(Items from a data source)

BEGIN

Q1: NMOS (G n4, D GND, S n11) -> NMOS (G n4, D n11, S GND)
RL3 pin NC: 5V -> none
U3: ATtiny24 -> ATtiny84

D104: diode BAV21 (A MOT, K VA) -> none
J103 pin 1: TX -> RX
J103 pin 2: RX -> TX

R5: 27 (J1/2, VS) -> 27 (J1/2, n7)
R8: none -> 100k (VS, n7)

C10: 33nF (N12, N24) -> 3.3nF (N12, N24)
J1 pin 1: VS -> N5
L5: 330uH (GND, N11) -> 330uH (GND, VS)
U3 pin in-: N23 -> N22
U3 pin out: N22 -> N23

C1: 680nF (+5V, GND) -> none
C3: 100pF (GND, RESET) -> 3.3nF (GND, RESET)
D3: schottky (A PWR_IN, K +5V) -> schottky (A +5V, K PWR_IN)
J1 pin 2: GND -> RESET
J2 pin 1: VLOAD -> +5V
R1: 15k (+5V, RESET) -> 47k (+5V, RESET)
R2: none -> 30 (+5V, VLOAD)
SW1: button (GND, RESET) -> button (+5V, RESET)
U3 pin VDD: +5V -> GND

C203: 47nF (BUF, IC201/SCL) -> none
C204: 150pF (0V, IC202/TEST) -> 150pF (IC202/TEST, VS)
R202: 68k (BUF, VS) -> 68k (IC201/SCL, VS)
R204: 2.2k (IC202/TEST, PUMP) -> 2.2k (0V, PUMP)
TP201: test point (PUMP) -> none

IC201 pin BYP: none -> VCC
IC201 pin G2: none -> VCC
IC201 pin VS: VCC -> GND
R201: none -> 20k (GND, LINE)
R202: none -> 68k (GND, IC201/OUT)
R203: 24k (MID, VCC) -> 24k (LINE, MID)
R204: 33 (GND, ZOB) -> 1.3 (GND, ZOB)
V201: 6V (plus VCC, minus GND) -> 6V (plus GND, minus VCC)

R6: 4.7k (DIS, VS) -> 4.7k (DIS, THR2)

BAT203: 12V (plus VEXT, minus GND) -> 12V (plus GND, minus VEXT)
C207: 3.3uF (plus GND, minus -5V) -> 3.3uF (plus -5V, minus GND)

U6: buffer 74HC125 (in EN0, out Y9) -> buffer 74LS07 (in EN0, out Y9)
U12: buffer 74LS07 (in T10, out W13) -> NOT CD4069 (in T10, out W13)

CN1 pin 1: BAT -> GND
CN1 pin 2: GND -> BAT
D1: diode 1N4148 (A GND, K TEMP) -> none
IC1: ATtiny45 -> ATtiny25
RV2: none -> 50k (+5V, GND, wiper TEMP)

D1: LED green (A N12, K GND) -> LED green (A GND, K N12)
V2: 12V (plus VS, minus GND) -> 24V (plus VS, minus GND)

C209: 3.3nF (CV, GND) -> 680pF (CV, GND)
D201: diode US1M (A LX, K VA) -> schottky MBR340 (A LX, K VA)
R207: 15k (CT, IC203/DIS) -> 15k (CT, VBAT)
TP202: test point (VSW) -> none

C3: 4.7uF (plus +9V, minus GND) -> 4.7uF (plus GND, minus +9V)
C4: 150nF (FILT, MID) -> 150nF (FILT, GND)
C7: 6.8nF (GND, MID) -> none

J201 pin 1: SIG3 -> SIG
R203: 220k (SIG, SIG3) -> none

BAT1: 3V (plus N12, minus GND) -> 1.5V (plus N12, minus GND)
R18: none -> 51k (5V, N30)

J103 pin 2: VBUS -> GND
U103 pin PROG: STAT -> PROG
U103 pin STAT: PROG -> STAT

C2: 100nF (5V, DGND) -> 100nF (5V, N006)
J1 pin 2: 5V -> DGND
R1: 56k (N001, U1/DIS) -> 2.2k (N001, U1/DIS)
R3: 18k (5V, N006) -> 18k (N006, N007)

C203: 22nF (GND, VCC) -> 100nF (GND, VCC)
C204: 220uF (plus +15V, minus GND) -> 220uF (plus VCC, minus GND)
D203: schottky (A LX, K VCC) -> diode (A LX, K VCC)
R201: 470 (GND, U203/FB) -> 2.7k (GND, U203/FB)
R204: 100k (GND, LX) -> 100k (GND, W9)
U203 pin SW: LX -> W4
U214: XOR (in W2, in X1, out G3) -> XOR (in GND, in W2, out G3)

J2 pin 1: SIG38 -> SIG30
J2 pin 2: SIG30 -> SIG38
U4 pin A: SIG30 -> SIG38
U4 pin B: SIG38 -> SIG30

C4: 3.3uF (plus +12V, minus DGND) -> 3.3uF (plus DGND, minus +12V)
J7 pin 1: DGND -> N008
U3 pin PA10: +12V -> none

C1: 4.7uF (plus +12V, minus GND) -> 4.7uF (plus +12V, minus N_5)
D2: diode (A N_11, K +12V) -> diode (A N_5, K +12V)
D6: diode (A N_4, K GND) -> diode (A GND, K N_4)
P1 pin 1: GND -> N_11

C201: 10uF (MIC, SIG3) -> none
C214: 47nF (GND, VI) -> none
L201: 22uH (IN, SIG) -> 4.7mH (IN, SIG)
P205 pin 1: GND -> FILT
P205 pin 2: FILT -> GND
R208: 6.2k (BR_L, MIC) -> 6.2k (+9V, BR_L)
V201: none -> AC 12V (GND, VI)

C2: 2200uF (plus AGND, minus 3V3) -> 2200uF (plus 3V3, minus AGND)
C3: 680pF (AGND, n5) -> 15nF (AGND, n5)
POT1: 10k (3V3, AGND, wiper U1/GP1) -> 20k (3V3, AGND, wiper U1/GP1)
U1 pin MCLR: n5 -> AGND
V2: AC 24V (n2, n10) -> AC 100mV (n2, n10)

END

_Exercise details_
For the word "minus", go through the records and show each line that carries it.

_Output of the task_
V201: 6V (plus VCC, minus GND) -> 6V (plus GND, minus VCC)
BAT203: 12V (plus VEXT, minus GND) -> 12V (plus GND, minus VEXT)
C207: 3.3uF (plus GND, minus -5V) -> 3.3uF (plus -5V, minus GND)
V2: 12V (plus VS, minus GND) -> 24V (plus VS, minus GND)
C3: 4.7uF (plus +9V, minus GND) -> 4.7uF (plus GND, minus +9V)
BAT1: 3V (plus N12, minus GND) -> 1.5V (plus N12, minus GND)
C204: 220uF (plus +15V, minus GND) -> 220uF (plus VCC, minus GND)
C4: 3.3uF (plus +12V, minus DGND) -> 3.3uF (plus DGND, minus +12V)
C1: 4.7uF (plus +12V, minus GND) -> 4.7uF (plus +12V, minus N_5)
C2: 2200uF (plus AGND, minus 3V3) -> 2200uF (plus 3V3, minus AGND)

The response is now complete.